Assignment -> When you reach the line in the listing below that contains "V1: AC 10mV", begin returning lines exactly as written, and stop after the line that contains "R207: 3.9k (N_26, VS) -> none". Return no other lines.

Dataset entries ->
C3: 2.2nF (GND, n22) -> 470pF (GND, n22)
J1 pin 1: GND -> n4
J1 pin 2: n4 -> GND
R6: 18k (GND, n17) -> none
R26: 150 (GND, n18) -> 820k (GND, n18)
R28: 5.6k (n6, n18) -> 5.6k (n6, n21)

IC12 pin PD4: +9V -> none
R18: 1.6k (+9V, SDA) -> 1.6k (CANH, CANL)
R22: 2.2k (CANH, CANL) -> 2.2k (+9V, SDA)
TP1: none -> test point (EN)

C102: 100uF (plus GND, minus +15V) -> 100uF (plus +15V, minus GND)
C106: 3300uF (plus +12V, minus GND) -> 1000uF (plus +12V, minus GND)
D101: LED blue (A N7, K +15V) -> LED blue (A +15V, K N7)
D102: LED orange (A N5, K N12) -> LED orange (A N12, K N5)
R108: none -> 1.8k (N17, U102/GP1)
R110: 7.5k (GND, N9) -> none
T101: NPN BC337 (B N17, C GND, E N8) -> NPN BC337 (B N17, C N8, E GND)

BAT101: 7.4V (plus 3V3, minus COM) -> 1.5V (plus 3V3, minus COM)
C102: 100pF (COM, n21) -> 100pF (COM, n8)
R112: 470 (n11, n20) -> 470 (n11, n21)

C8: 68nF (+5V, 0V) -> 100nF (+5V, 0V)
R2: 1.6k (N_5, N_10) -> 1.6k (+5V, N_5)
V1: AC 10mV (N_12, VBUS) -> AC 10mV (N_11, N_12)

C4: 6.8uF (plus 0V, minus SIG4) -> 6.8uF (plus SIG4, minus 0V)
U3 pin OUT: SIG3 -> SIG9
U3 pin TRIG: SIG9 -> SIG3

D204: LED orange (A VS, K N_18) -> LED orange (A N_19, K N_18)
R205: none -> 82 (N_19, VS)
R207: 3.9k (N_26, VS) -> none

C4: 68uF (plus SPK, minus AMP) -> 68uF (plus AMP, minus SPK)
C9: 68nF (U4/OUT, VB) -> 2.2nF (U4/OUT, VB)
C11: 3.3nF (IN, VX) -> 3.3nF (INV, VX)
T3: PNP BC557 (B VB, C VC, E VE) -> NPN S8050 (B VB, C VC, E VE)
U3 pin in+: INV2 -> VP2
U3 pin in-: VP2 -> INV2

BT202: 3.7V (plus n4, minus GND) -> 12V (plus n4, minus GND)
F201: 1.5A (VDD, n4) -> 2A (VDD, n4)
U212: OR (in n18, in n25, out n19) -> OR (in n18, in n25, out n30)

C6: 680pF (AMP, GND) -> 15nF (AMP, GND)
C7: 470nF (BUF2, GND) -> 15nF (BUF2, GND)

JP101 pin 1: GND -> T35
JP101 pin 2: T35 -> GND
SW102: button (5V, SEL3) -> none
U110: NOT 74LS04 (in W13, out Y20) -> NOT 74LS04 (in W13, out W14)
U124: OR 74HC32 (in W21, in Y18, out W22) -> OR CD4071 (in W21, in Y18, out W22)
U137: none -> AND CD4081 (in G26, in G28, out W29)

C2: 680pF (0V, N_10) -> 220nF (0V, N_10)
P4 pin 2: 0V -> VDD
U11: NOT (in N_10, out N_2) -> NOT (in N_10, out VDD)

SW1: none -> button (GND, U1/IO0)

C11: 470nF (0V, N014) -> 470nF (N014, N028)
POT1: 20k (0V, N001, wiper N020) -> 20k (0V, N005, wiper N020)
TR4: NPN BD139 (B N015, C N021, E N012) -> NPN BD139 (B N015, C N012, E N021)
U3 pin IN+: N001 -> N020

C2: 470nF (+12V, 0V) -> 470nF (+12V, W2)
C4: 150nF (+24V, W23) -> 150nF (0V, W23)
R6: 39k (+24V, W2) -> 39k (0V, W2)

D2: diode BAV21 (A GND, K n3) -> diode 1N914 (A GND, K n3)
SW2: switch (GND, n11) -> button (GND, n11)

Answer to the problem ->
V1: AC 10mV (N_12, VBUS) -> AC 10mV (N_11, N_12)

C4: 6.8uF (plus 0V, minus SIG4) -> 6.8uF (plus SIG4, minus 0V)
U3 pin OUT: SIG3 -> SIG9
U3 pin TRIG: SIG9 -> SIG3

D204: LED orange (A VS, K N_18) -> LED orange (A N_19, K N_18)
R205: none -> 82 (N_19, VS)
R207: 3.9k (N_26, VS) -> none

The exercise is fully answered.